(Available data begins)

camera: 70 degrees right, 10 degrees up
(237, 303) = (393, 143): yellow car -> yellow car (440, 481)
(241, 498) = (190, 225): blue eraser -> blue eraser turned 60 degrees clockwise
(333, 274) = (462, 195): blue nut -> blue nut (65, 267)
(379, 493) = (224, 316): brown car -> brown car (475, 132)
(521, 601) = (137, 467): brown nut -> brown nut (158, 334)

(Available data ends)
(Available data begins)

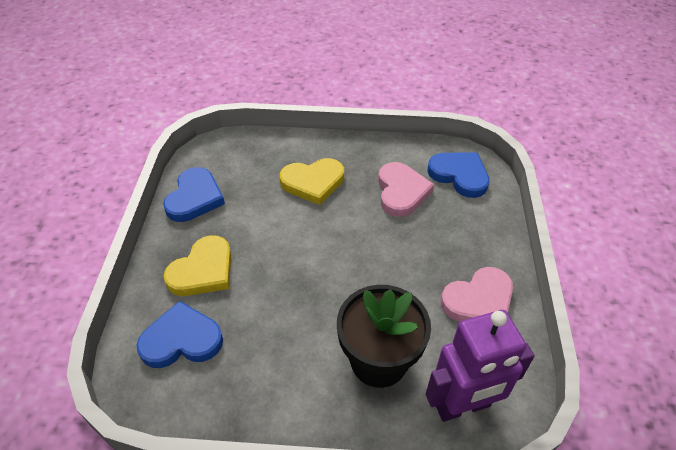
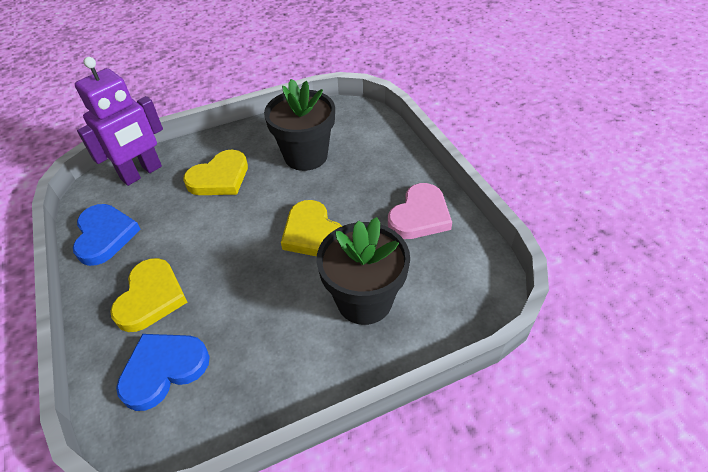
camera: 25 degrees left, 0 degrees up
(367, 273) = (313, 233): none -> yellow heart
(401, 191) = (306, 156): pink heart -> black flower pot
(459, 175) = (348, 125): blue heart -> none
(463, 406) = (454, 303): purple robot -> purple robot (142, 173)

(Available data ends)

* What the task requires *
All lines above between those holding "(459, 175) = (348, 125): blue heart -> none" and "(463, 406) = (454, 303): purple", inclusive, must be set down unchanged, and no other line may be included.

* Response to this task *
(459, 175) = (348, 125): blue heart -> none
(463, 406) = (454, 303): purple robot -> purple robot (142, 173)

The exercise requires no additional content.